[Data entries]

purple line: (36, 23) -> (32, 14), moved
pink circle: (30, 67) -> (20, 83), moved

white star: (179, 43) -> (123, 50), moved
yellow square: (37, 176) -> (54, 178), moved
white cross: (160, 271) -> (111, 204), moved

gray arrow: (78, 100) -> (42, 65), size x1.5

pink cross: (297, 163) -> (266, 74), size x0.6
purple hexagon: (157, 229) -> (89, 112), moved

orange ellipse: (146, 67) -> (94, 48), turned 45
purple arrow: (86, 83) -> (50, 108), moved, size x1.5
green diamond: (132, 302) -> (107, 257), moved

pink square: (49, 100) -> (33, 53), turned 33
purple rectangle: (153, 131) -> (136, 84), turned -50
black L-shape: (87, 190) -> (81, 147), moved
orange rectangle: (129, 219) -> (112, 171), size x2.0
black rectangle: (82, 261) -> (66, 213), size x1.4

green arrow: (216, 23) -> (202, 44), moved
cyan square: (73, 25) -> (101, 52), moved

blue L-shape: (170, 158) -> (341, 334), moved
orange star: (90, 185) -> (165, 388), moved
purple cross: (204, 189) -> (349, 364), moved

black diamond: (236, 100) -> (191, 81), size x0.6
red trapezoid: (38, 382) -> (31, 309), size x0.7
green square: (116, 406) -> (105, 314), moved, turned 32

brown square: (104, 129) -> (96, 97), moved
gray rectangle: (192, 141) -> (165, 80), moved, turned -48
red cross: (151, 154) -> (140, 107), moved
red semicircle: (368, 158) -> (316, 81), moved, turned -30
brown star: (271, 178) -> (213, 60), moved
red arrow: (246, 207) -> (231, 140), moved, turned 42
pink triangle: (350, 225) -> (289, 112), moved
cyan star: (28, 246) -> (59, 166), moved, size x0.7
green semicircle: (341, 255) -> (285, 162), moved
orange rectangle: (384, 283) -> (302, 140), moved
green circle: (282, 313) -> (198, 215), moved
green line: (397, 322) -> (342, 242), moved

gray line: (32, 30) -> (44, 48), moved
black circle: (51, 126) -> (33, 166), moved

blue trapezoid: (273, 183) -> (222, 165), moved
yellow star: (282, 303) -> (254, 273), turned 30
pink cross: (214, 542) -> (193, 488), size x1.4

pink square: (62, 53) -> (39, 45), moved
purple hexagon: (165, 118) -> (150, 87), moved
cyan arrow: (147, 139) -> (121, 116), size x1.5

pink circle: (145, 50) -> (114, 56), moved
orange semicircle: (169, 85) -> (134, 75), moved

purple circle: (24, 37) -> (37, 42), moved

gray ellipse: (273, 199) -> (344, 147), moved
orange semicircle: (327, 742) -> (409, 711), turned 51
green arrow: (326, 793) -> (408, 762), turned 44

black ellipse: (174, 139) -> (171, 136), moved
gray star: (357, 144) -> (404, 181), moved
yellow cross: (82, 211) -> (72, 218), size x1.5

**ASSIGNMENT**
Scan the lines above for "purple", then copy every one that has it.

**OUTPUT**
purple line: (36, 23) -> (32, 14), moved
purple hexagon: (157, 229) -> (89, 112), moved
purple arrow: (86, 83) -> (50, 108), moved, size x1.5
purple rectangle: (153, 131) -> (136, 84), turned -50
purple cross: (204, 189) -> (349, 364), moved
purple hexagon: (165, 118) -> (150, 87), moved
purple circle: (24, 37) -> (37, 42), moved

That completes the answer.